| WHAT YOU HAVE TO DO |
Print the data below exactly, but only the lines from the one containing "type=colour; before=ebony door" down to the one containing "type=missing; before=ebony tin; pos1=379,353", inclusive.

| PROVIDED ENTRIES |
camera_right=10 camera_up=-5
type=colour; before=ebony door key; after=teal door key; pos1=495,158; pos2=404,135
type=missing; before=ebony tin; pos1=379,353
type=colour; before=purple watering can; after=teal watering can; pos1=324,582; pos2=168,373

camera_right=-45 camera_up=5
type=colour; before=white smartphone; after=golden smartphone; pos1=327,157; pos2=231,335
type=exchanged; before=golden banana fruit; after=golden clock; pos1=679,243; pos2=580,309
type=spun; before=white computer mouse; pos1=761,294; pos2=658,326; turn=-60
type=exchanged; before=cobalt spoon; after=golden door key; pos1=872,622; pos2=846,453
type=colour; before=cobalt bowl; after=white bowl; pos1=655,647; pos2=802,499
---
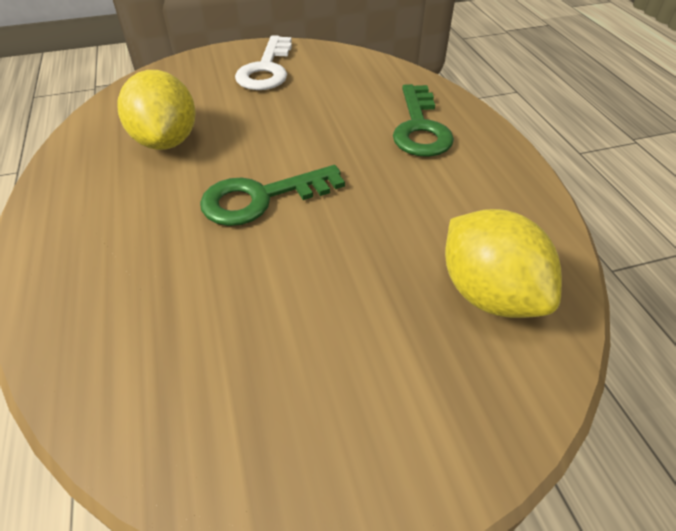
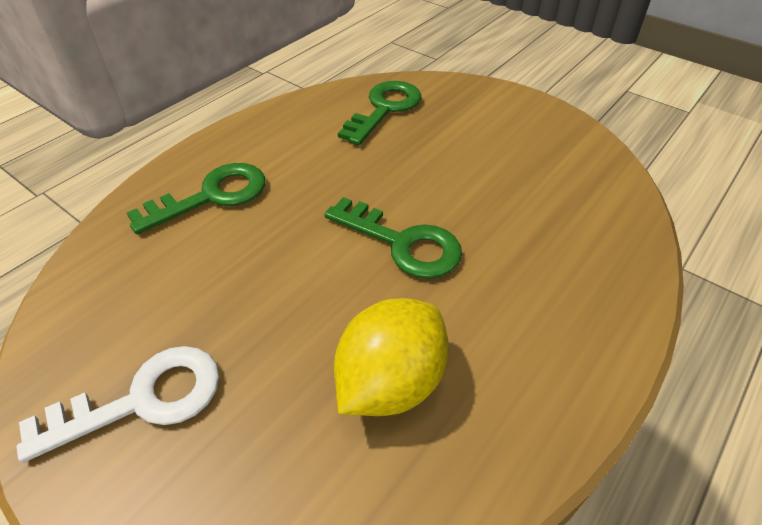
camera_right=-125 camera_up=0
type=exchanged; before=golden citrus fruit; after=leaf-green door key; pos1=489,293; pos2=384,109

| WRITTEN RESPONSE |
type=colour; before=ebony door key; after=teal door key; pos1=495,158; pos2=404,135
type=missing; before=ebony tin; pos1=379,353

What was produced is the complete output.